Stored dataset items:
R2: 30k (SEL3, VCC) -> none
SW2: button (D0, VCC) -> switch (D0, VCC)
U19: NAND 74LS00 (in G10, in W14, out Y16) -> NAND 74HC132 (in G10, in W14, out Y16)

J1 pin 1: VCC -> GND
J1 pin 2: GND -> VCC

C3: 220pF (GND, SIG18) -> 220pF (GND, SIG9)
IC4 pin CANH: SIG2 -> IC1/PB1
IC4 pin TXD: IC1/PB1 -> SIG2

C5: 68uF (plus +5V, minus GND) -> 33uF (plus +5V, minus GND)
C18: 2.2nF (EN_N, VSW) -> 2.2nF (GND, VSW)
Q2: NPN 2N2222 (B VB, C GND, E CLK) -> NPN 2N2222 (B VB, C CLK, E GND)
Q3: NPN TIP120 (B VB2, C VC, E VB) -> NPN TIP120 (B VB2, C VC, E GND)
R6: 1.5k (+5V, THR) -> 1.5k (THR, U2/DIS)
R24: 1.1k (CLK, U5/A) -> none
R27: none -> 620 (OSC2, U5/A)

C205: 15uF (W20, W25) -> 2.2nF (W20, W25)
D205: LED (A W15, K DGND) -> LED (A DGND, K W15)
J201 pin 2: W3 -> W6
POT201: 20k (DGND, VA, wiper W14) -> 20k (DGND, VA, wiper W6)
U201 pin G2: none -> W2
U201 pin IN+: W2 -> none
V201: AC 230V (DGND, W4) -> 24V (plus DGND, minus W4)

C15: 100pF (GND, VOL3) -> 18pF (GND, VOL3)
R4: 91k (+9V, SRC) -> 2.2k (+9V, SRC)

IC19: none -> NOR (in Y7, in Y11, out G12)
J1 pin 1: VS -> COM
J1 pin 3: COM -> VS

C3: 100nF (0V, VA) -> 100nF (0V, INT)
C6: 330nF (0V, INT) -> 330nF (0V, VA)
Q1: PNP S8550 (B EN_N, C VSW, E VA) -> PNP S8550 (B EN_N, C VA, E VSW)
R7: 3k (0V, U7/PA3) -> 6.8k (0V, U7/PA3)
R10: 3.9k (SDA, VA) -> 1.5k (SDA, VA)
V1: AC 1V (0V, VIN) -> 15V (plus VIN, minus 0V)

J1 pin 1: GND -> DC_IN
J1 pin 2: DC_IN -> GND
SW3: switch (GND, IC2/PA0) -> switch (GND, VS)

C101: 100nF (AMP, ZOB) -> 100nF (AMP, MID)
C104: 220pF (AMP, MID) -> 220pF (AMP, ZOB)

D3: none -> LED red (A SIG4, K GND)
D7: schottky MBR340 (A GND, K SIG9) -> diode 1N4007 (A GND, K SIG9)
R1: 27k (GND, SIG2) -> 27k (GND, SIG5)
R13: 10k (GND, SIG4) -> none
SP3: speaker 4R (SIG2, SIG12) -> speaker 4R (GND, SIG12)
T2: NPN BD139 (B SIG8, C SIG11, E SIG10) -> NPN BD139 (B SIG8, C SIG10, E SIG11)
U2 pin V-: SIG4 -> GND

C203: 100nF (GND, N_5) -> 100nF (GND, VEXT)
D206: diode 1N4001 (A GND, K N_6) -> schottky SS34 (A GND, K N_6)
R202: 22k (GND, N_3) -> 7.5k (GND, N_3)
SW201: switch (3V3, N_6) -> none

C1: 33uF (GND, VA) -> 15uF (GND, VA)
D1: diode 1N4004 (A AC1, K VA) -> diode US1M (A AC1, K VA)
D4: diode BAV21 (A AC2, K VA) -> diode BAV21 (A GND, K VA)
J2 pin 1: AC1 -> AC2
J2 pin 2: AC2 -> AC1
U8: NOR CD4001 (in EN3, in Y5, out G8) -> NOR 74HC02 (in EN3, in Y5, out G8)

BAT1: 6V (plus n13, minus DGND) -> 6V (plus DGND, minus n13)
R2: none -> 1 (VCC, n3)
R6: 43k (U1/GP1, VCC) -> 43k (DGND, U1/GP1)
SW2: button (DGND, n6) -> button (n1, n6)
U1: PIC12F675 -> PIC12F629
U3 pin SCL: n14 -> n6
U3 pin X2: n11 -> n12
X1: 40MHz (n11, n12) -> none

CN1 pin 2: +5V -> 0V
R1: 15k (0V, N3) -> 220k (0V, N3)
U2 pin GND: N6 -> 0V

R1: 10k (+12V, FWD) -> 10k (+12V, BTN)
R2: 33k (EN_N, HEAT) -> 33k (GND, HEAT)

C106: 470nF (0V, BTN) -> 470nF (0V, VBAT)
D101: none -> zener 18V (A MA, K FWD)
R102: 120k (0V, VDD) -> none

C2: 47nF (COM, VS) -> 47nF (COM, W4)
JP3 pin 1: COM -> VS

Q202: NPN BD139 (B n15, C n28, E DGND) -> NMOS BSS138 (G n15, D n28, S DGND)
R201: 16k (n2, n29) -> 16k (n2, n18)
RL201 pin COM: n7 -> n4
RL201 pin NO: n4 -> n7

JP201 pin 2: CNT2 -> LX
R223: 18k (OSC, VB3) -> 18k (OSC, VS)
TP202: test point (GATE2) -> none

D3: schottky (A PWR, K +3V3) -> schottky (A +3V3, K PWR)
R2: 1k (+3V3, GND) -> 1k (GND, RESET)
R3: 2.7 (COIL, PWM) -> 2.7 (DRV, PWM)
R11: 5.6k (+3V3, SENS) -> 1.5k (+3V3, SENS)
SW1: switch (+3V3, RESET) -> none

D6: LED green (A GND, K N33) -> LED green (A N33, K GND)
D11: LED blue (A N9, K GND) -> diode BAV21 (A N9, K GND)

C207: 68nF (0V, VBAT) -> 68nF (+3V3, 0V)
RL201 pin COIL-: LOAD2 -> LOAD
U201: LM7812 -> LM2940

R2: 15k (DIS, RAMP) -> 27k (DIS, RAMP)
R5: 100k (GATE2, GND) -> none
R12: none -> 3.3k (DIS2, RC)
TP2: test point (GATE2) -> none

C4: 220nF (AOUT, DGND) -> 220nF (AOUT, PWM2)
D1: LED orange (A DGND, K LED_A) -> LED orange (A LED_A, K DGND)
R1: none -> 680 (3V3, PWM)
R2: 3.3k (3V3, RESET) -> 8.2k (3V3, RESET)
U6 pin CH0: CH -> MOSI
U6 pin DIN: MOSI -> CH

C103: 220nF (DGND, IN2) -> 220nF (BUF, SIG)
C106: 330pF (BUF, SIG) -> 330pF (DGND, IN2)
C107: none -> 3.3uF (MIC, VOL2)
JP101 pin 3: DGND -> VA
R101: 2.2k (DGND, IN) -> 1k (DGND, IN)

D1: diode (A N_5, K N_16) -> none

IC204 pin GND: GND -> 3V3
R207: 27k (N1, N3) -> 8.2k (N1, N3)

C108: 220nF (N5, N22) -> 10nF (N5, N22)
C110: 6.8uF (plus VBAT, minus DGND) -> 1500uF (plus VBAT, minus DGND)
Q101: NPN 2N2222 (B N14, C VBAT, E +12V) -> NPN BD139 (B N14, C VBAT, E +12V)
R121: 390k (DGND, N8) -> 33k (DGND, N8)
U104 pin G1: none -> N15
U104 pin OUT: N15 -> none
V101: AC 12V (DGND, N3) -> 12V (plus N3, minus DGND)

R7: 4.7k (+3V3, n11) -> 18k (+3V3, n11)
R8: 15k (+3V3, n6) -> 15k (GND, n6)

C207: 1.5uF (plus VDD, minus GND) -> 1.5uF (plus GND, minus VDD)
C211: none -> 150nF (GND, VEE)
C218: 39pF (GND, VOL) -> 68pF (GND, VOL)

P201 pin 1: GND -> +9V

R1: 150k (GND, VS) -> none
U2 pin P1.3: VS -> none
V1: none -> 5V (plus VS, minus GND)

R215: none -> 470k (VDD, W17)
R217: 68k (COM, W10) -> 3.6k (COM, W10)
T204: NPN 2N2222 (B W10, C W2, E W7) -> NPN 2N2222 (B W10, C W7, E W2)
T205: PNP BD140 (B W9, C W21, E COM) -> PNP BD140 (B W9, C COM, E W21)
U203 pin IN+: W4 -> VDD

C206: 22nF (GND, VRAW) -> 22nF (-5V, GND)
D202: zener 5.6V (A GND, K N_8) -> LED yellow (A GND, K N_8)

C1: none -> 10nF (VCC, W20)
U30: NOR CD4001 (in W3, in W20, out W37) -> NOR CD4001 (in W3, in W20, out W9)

Task statement: In the entries above, find the line holding "C110: 6.8uF (plus" and the line holding "C211: none -> 150nF (GND, VEE)", then retype exactly those two lines and every line between them, and nothing else.

Result for this task:
C110: 6.8uF (plus VBAT, minus DGND) -> 1500uF (plus VBAT, minus DGND)
Q101: NPN 2N2222 (B N14, C VBAT, E +12V) -> NPN BD139 (B N14, C VBAT, E +12V)
R121: 390k (DGND, N8) -> 33k (DGND, N8)
U104 pin G1: none -> N15
U104 pin OUT: N15 -> none
V101: AC 12V (DGND, N3) -> 12V (plus N3, minus DGND)

R7: 4.7k (+3V3, n11) -> 18k (+3V3, n11)
R8: 15k (+3V3, n6) -> 15k (GND, n6)

C207: 1.5uF (plus VDD, minus GND) -> 1.5uF (plus GND, minus VDD)
C211: none -> 150nF (GND, VEE)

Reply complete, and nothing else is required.